### Task instructions
Go through the listing and count the lines with "BUSY" in them; write only the number.

# # # #

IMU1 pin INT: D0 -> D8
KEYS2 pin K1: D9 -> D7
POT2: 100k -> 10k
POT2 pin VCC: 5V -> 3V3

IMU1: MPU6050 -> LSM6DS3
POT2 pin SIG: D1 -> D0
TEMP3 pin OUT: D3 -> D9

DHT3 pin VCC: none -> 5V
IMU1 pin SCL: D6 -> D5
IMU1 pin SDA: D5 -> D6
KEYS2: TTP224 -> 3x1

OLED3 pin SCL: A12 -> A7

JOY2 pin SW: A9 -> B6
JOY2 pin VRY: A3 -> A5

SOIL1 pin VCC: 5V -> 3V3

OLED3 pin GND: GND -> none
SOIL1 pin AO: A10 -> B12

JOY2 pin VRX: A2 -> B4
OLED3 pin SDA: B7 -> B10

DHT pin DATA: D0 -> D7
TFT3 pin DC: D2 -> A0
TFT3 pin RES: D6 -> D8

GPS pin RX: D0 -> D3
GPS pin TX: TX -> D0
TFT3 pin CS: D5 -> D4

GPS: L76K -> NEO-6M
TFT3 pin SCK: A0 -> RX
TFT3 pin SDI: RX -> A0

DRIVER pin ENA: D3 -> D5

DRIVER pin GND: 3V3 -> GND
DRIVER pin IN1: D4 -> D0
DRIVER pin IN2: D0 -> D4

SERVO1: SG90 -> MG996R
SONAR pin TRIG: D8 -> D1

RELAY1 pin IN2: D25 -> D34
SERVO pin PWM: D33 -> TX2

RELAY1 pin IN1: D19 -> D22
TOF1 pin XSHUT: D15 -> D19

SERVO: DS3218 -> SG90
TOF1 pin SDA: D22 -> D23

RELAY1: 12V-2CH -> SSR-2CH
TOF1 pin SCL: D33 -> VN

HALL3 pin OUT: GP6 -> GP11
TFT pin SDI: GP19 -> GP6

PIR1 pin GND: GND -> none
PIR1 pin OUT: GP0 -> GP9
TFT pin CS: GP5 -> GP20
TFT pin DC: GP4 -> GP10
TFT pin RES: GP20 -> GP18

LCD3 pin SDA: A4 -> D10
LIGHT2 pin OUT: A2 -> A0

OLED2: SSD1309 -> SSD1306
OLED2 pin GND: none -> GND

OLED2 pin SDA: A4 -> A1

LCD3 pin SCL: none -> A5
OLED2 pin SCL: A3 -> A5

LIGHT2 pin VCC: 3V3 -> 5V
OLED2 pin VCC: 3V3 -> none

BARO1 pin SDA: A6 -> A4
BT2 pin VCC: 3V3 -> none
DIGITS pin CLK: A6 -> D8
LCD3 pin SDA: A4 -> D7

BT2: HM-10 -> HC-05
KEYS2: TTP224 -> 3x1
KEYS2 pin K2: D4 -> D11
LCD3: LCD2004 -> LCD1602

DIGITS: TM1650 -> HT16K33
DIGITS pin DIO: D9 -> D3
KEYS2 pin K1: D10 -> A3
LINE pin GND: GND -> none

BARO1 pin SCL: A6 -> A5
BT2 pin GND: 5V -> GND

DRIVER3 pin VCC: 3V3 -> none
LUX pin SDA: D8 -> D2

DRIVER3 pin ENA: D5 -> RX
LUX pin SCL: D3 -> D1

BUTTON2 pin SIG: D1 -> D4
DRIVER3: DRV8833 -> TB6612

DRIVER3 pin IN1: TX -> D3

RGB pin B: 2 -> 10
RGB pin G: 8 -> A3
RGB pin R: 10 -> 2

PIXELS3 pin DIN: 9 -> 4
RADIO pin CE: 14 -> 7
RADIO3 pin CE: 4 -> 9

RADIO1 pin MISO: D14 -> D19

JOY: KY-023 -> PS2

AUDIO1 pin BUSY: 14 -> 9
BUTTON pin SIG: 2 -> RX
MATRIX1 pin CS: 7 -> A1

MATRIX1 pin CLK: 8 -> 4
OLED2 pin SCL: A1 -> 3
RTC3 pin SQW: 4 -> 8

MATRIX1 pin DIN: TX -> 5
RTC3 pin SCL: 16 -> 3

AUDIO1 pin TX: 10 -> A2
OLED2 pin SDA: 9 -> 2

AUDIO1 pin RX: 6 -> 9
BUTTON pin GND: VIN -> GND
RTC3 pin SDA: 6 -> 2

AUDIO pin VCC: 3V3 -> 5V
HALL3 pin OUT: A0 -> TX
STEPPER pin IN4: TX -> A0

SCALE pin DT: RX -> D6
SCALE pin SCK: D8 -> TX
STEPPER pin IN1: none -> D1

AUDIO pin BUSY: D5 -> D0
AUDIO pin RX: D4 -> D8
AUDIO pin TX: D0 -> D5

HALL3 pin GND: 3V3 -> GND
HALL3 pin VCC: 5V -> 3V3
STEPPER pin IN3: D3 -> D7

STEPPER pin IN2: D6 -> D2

# # # #

### Exercise response
2